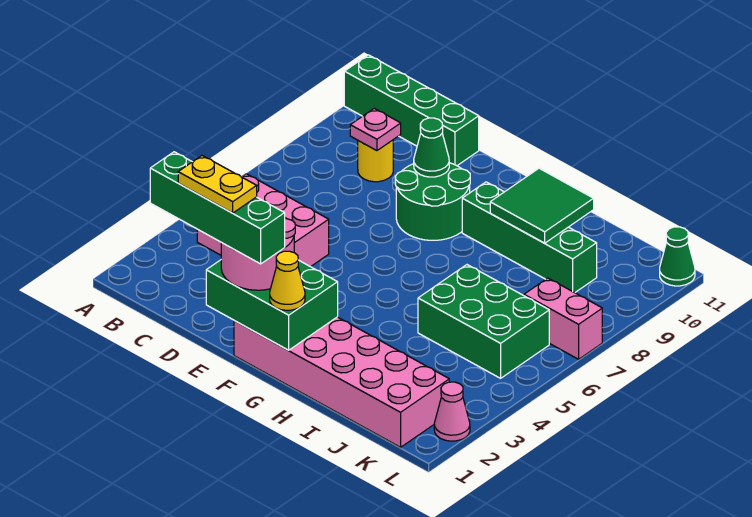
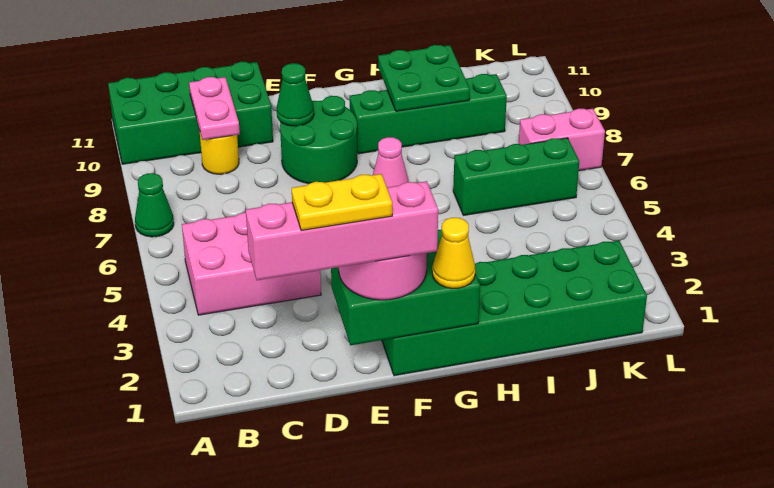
green brick A11:D11 level 1 -> green brick A10:D11 level 1
green brick C1:F1 level 4 -> pink brick C1:F1 level 4
pink plate C9 level 2 -> pink plate C9:C10 level 2
pink brick F1:K2 level 1 -> green brick F1:K2 level 1
green tile H9:I10 level 2 -> green plate H9:I10 level 2
green brick I5:K6 level 1 -> green brick I6:K6 level 1
pink cone L2 level 1 -> pink cone G7 level 1
green cone L11 level 1 -> green cone A7 level 1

——

**Work task**
Write out everything in the data word for word. Omit each picture.

**Answer box**
green brick A11:D11 level 1 -> green brick A10:D11 level 1
green brick C1:F1 level 4 -> pink brick C1:F1 level 4
pink plate C9 level 2 -> pink plate C9:C10 level 2
pink brick F1:K2 level 1 -> green brick F1:K2 level 1
green tile H9:I10 level 2 -> green plate H9:I10 level 2
green brick I5:K6 level 1 -> green brick I6:K6 level 1
pink cone L2 level 1 -> pink cone G7 level 1
green cone L11 level 1 -> green cone A7 level 1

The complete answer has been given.